TASK PROMPT: In the records below, find the line containing "gray arrow: (632, 99)" and the line containing "gray square: (1336, 345)"; please repeat exactly the lines from one to the other, both included, and nothing more.

TASK DATA:
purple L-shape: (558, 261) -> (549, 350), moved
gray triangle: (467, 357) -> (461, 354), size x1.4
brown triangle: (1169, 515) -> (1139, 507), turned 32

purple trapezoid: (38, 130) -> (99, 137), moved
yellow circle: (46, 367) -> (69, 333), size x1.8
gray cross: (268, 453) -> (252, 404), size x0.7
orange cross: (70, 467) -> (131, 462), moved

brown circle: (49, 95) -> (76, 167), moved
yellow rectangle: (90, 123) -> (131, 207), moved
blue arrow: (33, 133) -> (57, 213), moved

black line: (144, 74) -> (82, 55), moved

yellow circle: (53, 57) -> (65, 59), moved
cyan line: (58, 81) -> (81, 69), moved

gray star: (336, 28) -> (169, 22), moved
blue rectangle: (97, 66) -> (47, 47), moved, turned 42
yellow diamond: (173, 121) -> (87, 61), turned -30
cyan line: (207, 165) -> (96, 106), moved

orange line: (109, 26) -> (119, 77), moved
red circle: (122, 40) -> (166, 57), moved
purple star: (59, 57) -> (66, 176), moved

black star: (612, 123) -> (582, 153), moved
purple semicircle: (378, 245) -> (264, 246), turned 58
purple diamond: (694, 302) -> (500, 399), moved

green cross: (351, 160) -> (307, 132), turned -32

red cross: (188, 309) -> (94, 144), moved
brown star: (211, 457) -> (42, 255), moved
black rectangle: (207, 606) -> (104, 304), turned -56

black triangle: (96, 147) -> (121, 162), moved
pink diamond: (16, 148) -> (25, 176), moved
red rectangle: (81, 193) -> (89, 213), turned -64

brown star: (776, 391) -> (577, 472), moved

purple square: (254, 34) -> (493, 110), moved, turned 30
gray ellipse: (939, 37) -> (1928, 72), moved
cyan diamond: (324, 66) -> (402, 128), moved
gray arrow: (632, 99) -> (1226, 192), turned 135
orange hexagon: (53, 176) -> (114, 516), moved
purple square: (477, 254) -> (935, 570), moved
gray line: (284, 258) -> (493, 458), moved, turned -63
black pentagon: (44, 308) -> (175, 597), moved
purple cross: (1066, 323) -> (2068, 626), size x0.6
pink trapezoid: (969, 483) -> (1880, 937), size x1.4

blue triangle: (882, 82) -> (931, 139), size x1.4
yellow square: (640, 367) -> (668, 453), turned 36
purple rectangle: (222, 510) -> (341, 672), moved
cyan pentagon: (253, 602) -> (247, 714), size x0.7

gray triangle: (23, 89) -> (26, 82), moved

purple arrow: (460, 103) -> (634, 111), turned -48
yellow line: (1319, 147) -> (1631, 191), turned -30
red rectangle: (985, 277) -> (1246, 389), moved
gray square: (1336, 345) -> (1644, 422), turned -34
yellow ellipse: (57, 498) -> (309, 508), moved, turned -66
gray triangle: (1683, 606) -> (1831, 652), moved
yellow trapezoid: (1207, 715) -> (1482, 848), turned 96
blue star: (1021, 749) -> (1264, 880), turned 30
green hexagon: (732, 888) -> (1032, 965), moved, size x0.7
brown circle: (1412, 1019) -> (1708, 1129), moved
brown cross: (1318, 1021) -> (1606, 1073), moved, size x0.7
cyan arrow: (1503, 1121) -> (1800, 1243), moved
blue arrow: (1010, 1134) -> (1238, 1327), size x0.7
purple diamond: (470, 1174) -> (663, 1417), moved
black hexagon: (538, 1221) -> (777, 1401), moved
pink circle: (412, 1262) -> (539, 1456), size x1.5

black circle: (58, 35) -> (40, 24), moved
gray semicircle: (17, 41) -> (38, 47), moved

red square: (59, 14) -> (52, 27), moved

RESULT OF THE EXERCISE:
gray arrow: (632, 99) -> (1226, 192), turned 135
orange hexagon: (53, 176) -> (114, 516), moved
purple square: (477, 254) -> (935, 570), moved
gray line: (284, 258) -> (493, 458), moved, turned -63
black pentagon: (44, 308) -> (175, 597), moved
purple cross: (1066, 323) -> (2068, 626), size x0.6
pink trapezoid: (969, 483) -> (1880, 937), size x1.4

blue triangle: (882, 82) -> (931, 139), size x1.4
yellow square: (640, 367) -> (668, 453), turned 36
purple rectangle: (222, 510) -> (341, 672), moved
cyan pentagon: (253, 602) -> (247, 714), size x0.7

gray triangle: (23, 89) -> (26, 82), moved

purple arrow: (460, 103) -> (634, 111), turned -48
yellow line: (1319, 147) -> (1631, 191), turned -30
red rectangle: (985, 277) -> (1246, 389), moved
gray square: (1336, 345) -> (1644, 422), turned -34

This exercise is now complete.